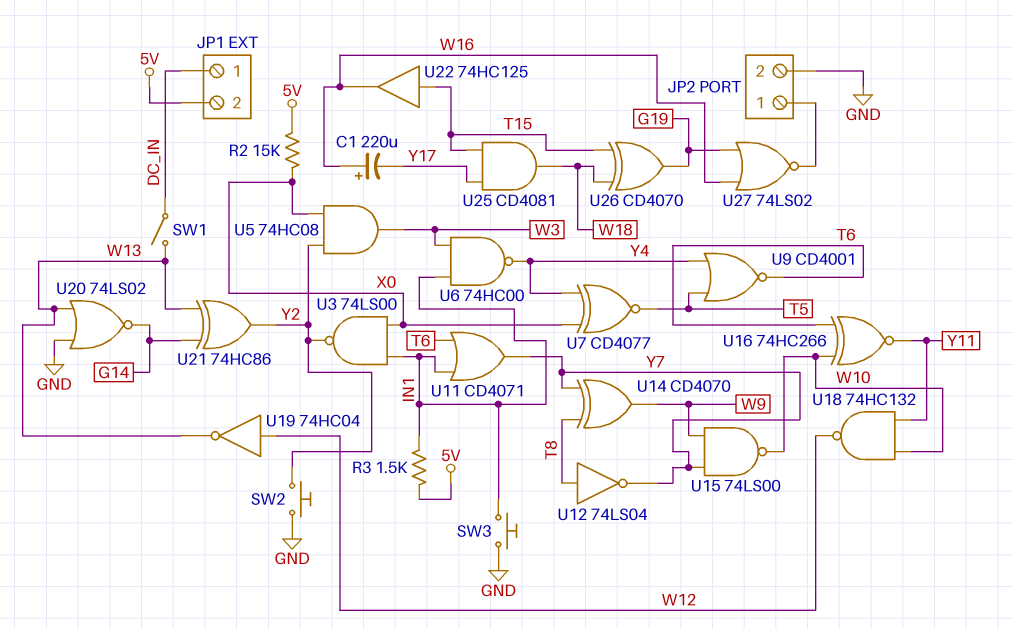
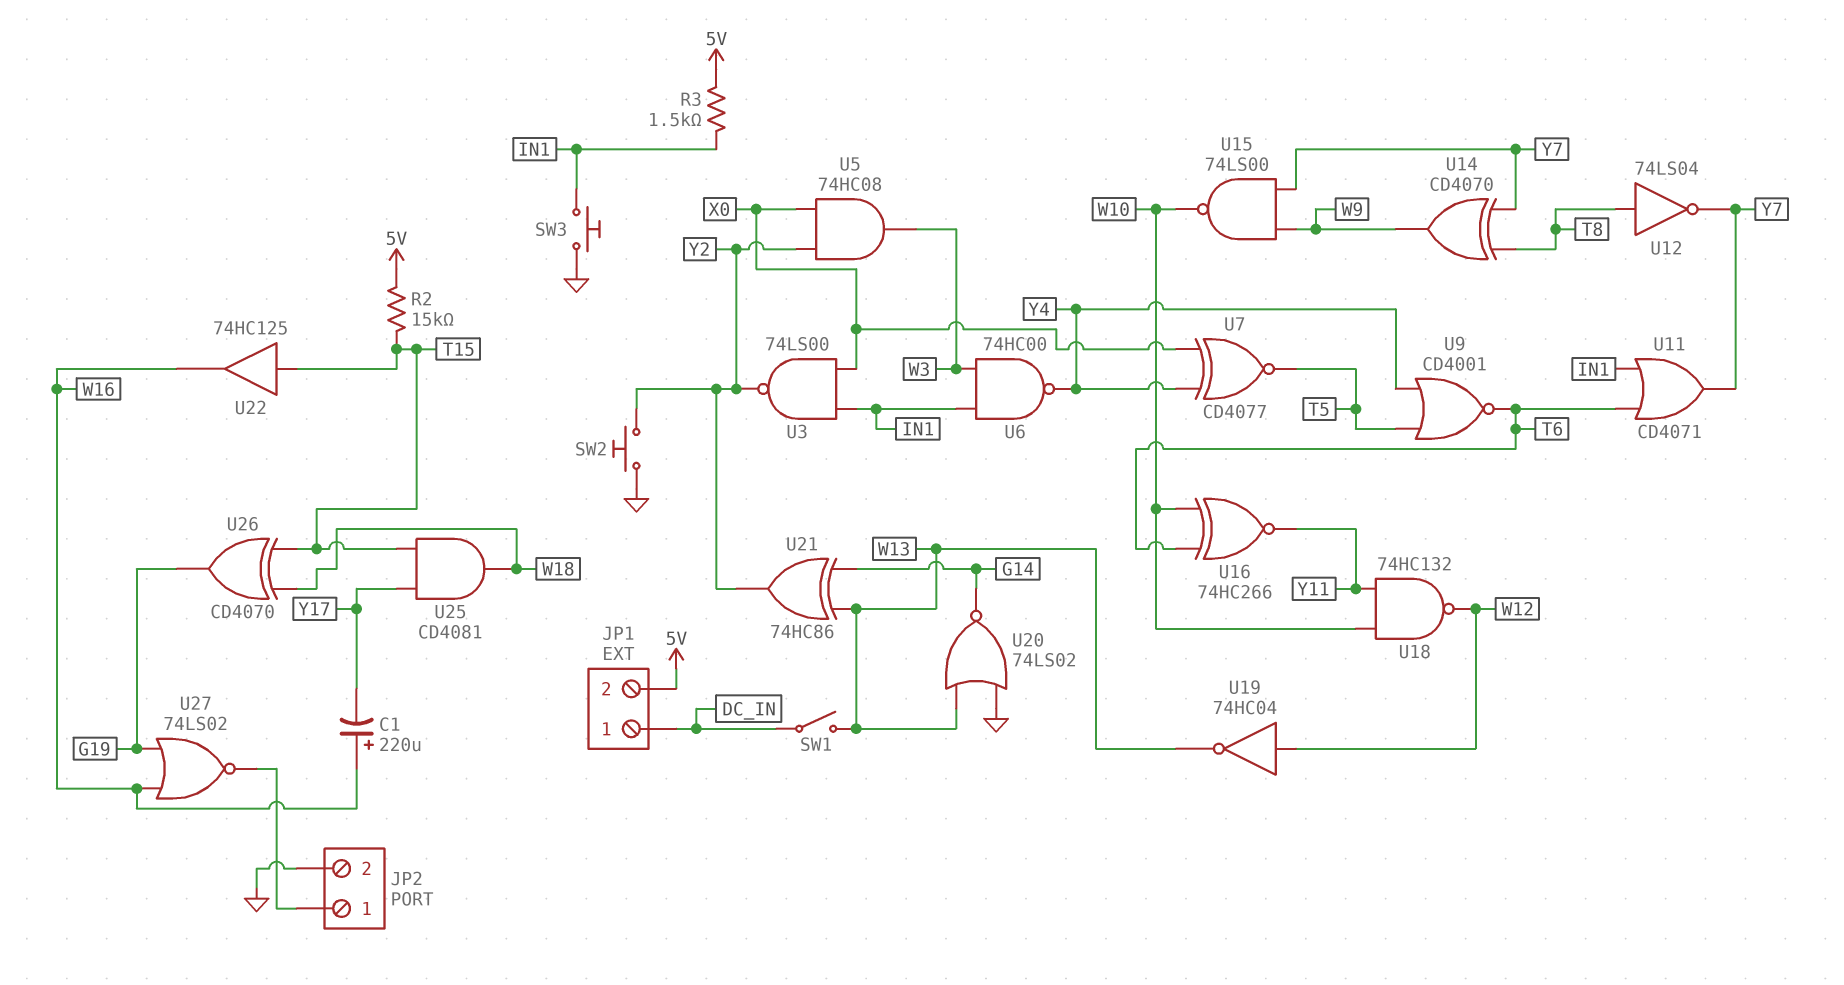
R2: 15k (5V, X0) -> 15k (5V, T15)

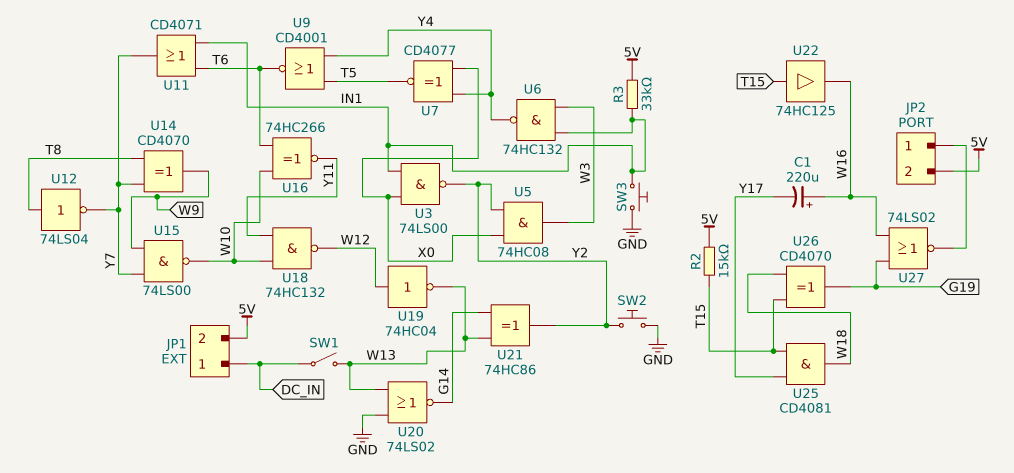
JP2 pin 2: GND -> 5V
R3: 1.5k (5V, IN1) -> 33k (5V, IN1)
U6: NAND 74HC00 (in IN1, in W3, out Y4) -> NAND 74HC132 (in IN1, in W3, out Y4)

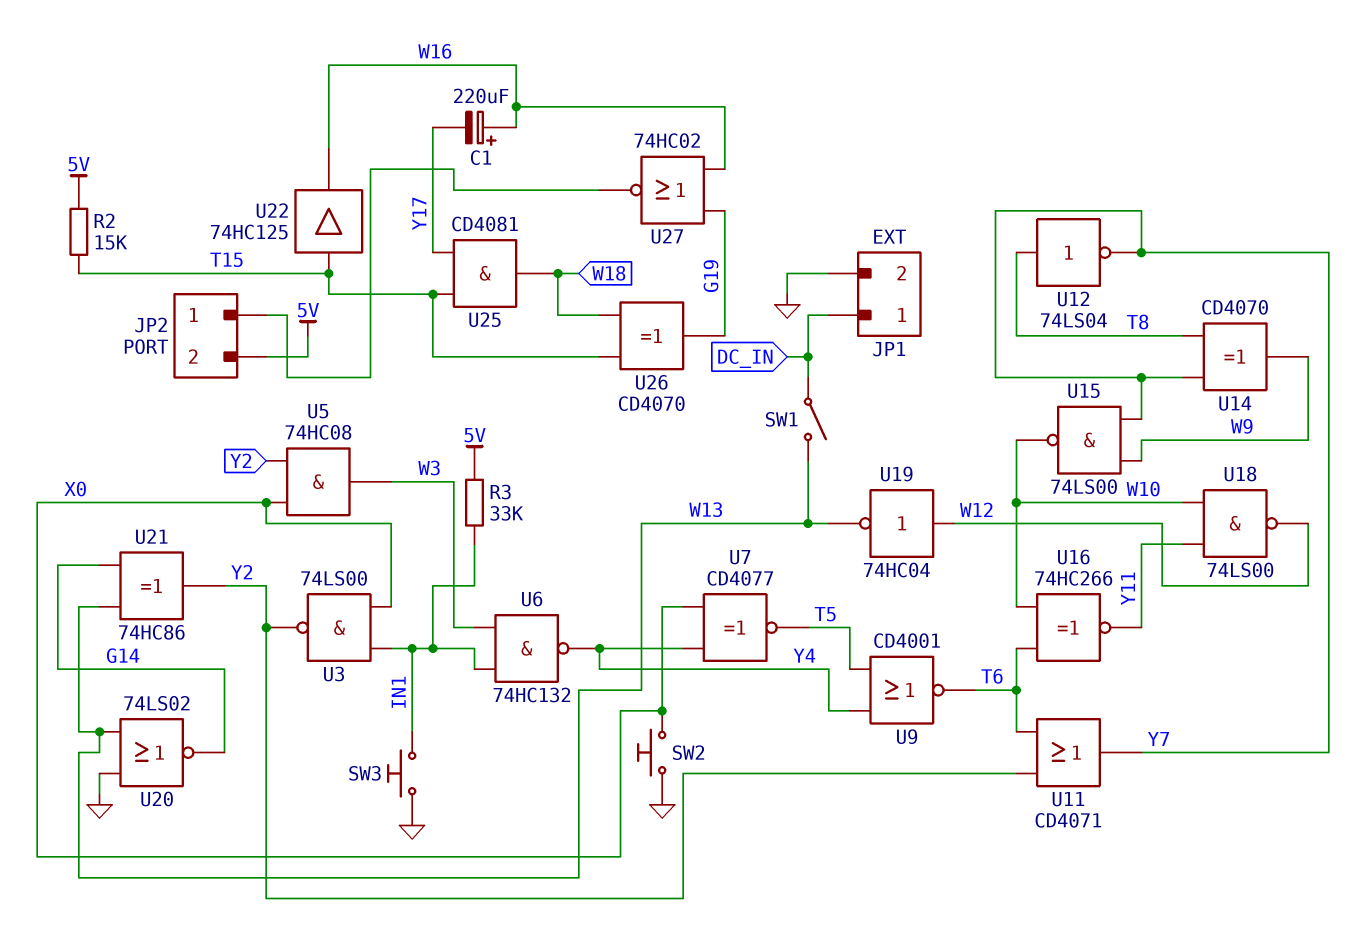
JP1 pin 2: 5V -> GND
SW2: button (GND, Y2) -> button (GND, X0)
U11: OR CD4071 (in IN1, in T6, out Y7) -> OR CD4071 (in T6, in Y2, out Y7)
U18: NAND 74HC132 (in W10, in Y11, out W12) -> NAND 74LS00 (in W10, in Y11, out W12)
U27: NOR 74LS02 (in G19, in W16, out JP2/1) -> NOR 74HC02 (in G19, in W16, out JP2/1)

******

**What this task involves:**
Your answer should be the lines from the one containing "U11: OR CD4071" through the end of the records, both included, output exactly and with nothing added.

**Task response:**
U11: OR CD4071 (in IN1, in T6, out Y7) -> OR CD4071 (in T6, in Y2, out Y7)
U18: NAND 74HC132 (in W10, in Y11, out W12) -> NAND 74LS00 (in W10, in Y11, out W12)
U27: NOR 74LS02 (in G19, in W16, out JP2/1) -> NOR 74HC02 (in G19, in W16, out JP2/1)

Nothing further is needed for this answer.